Exercise details
Every entry below should be written out exactly, and no image should appear.

Scene images with change listings
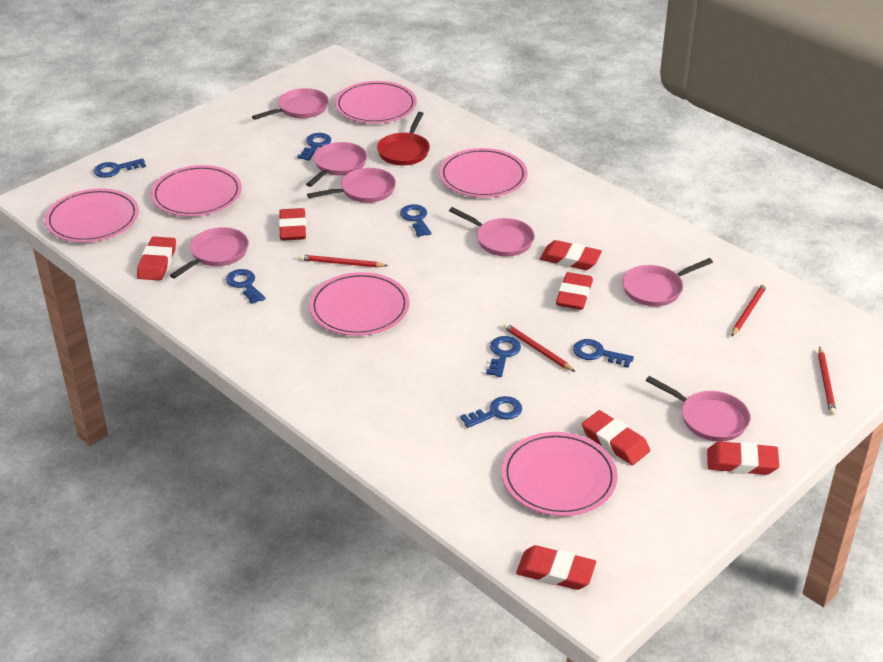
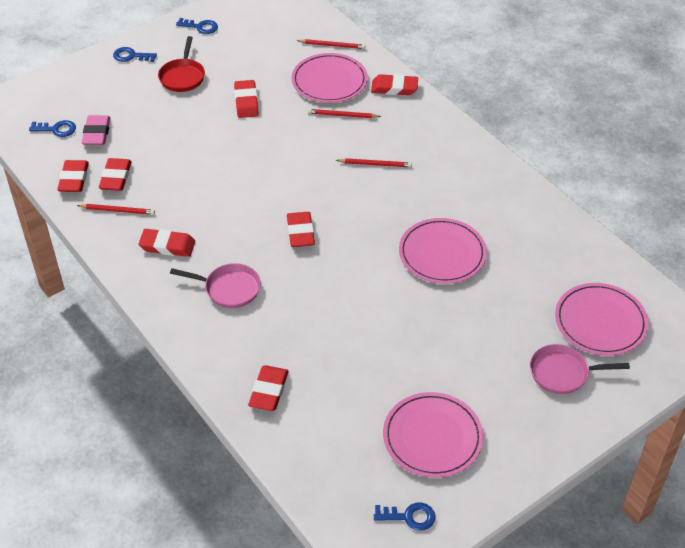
blue key: 7 -> 4
pink eraser: 0 -> 1
pink pan: 7 -> 2
pink plate: 6 -> 4

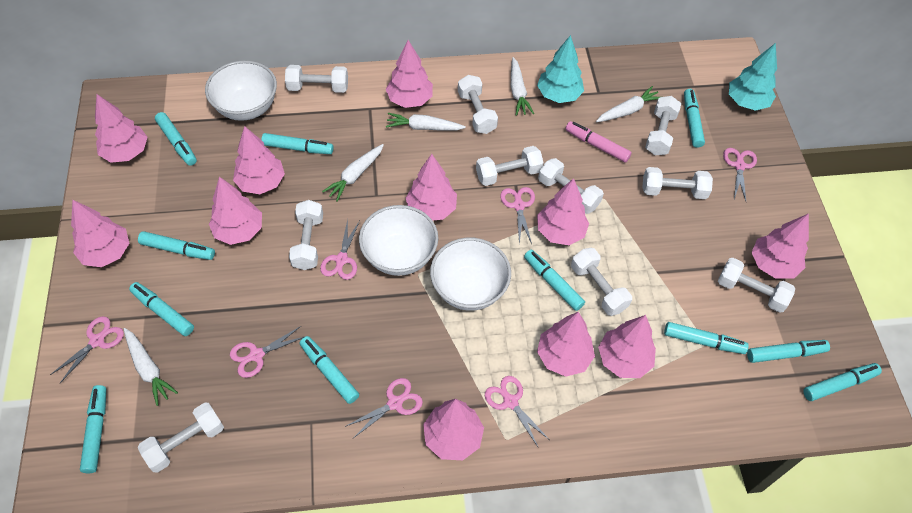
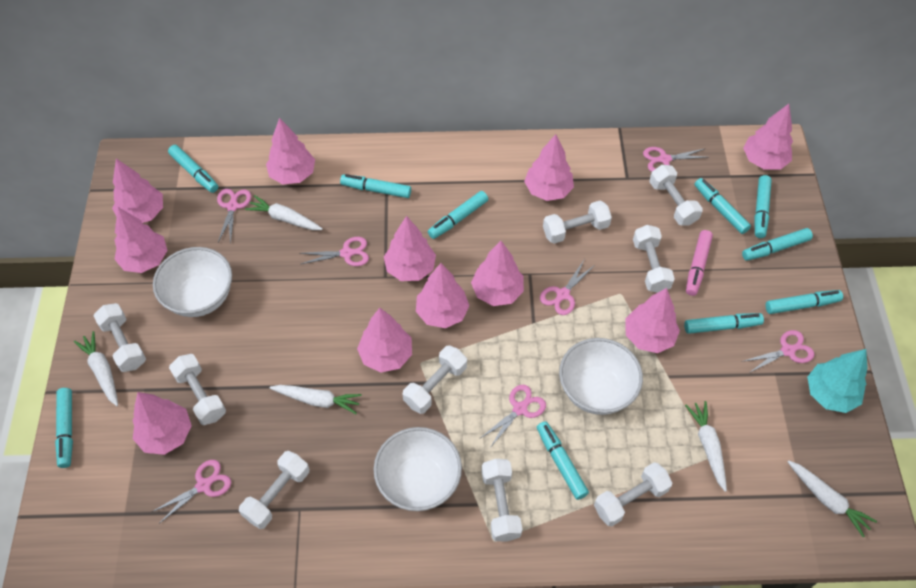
turquoise marker: 11 -> 10
turquoise tree: 2 -> 1
white dumbbell: 10 -> 9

Answer to this task
blue key: 7 -> 4
pink eraser: 0 -> 1
pink pan: 7 -> 2
pink plate: 6 -> 4

turquoise marker: 11 -> 10
turquoise tree: 2 -> 1
white dumbbell: 10 -> 9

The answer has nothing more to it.